----- RECORDS FOR PROCESSING

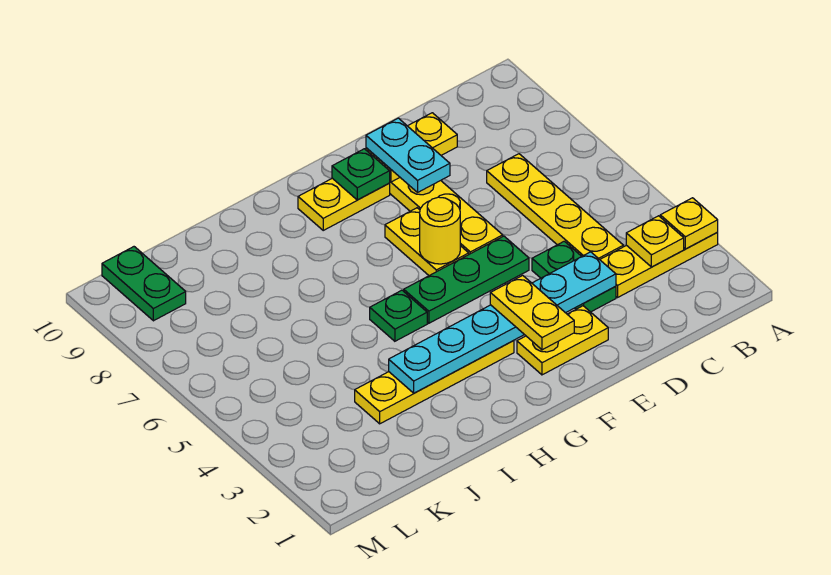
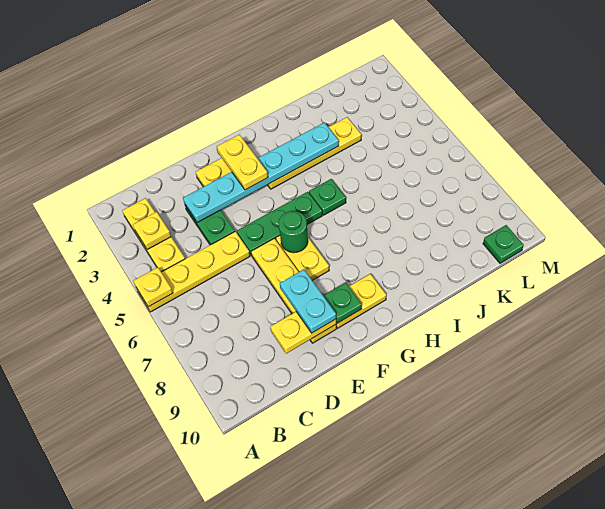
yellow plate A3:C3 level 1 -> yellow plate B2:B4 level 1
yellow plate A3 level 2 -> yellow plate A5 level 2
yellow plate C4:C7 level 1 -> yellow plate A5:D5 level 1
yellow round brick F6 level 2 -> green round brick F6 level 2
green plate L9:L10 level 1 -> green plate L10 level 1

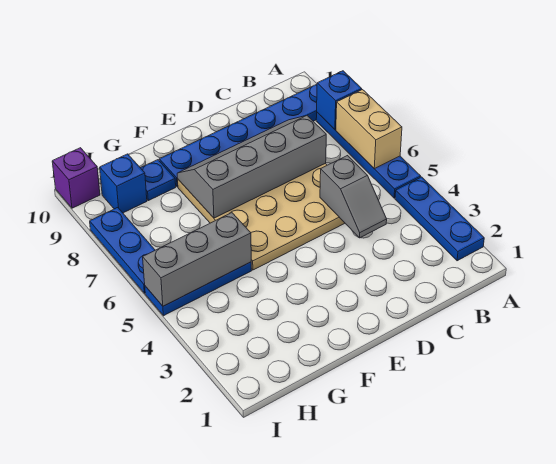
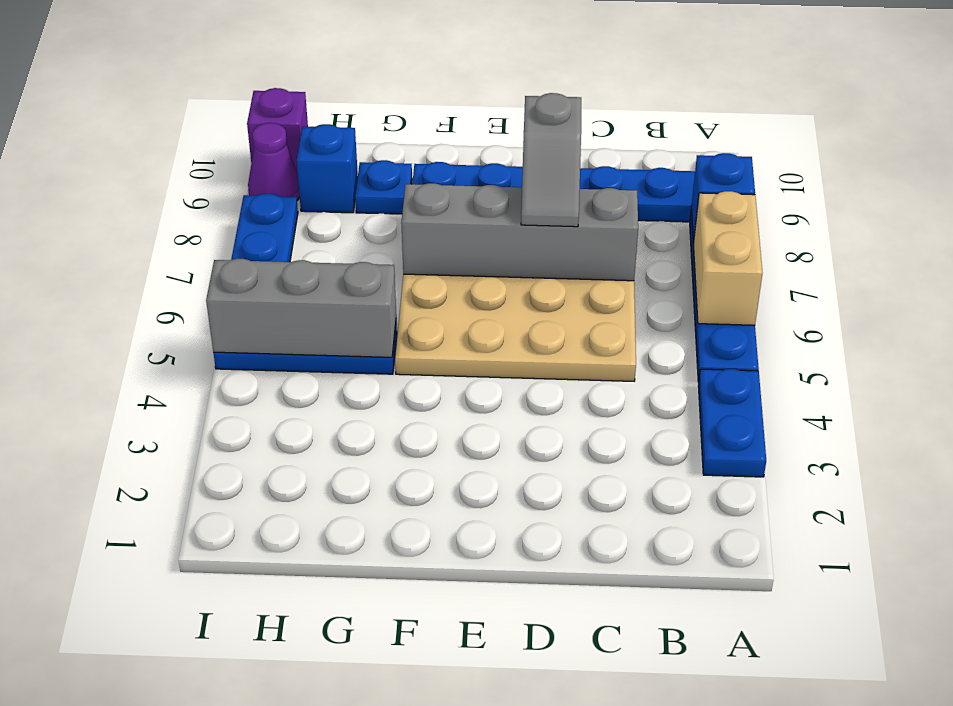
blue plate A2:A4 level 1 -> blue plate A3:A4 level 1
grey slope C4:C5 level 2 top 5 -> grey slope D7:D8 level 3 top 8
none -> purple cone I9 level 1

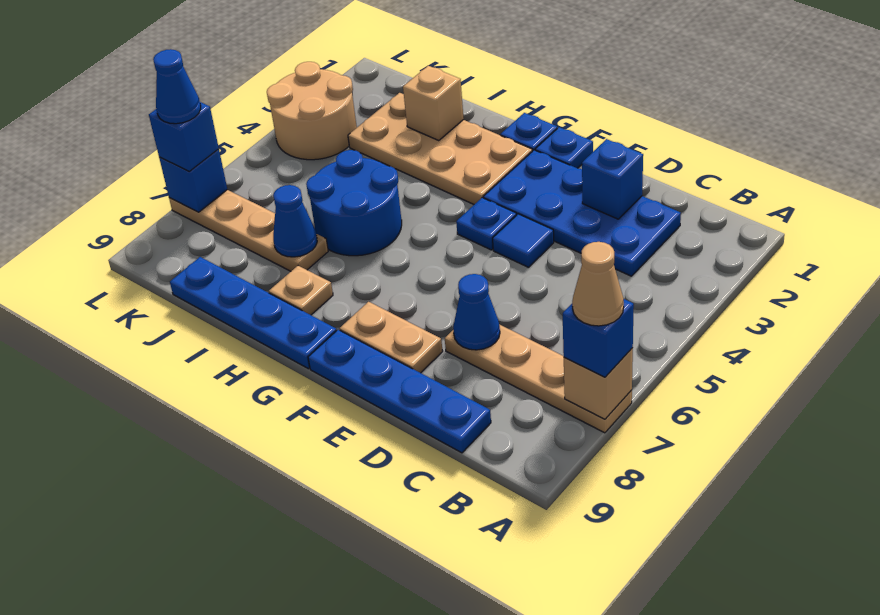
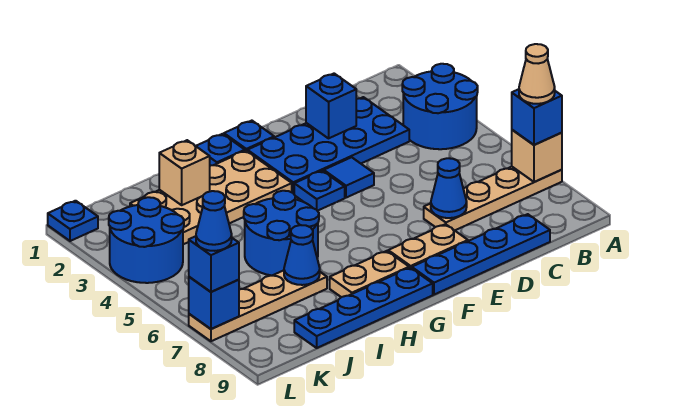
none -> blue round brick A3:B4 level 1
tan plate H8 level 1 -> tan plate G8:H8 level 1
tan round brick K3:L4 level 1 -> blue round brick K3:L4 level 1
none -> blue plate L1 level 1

----------

Number of lines above containing the word "brick": state it and add nothing else.

3